-- START OF THE INPUT --

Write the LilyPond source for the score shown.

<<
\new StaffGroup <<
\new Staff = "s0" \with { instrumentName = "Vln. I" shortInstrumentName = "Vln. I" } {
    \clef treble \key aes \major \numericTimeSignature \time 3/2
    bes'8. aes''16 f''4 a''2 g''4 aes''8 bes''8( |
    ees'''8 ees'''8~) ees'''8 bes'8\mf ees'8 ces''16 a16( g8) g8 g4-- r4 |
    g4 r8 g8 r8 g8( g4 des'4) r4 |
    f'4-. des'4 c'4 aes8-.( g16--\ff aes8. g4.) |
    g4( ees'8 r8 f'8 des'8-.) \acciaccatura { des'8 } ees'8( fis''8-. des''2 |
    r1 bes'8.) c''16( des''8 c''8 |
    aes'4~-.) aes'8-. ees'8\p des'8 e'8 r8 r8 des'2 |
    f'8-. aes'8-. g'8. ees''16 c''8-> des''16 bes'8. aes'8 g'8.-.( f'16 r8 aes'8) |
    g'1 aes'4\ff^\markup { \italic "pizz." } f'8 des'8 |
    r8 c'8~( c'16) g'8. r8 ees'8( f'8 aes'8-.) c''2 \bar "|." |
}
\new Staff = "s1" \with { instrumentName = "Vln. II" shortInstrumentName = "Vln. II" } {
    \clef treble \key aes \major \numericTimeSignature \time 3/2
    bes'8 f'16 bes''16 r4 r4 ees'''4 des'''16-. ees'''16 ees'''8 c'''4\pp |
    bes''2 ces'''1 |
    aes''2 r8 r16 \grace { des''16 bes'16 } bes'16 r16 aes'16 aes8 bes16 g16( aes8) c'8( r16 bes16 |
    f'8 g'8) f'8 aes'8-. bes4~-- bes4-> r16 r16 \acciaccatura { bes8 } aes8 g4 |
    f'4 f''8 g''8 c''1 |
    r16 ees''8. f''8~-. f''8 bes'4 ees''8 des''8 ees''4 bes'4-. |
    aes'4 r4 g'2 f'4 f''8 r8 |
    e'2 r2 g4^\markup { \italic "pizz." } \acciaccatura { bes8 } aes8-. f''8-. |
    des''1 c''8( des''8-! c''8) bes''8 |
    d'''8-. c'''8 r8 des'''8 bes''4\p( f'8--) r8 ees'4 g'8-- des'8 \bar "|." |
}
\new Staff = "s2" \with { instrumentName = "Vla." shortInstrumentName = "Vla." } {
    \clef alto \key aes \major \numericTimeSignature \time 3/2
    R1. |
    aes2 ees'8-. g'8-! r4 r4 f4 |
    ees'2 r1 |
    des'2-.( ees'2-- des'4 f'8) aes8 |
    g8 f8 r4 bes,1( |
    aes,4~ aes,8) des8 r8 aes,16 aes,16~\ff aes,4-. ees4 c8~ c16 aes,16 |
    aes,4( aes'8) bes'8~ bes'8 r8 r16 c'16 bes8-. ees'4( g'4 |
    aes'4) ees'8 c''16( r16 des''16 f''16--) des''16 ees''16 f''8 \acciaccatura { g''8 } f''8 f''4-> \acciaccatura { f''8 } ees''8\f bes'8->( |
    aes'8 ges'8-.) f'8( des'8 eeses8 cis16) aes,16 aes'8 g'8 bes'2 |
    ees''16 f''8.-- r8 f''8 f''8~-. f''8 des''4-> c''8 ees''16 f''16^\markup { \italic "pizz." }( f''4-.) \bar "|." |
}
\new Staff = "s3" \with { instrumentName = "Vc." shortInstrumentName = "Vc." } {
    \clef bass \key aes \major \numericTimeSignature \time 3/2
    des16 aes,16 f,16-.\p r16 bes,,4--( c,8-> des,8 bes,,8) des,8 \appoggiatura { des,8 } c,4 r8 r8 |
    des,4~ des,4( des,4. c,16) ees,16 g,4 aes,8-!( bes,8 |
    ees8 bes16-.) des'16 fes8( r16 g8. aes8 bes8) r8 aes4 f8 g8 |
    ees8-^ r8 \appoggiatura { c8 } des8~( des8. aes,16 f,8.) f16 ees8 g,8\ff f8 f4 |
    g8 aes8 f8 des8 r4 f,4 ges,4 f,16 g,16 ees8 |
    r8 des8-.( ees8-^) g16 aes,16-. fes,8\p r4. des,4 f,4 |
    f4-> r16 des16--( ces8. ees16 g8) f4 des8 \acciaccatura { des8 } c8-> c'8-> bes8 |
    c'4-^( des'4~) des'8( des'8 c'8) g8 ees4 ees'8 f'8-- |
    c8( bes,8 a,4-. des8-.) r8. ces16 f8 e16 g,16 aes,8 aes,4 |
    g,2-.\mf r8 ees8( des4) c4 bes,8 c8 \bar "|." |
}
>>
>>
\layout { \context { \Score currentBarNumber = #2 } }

-- END OF THE INPUT --

**TASK REQUIREMENTS**: Locate each line in the items above that contains the string "clef", and copy every such line out in full.

**IN RESPONSE**:
    \clef treble \key aes \major \numericTimeSignature \time 3/2
    \clef treble \key aes \major \numericTimeSignature \time 3/2
    \clef alto \key aes \major \numericTimeSignature \time 3/2
    \clef bass \key aes \major \numericTimeSignature \time 3/2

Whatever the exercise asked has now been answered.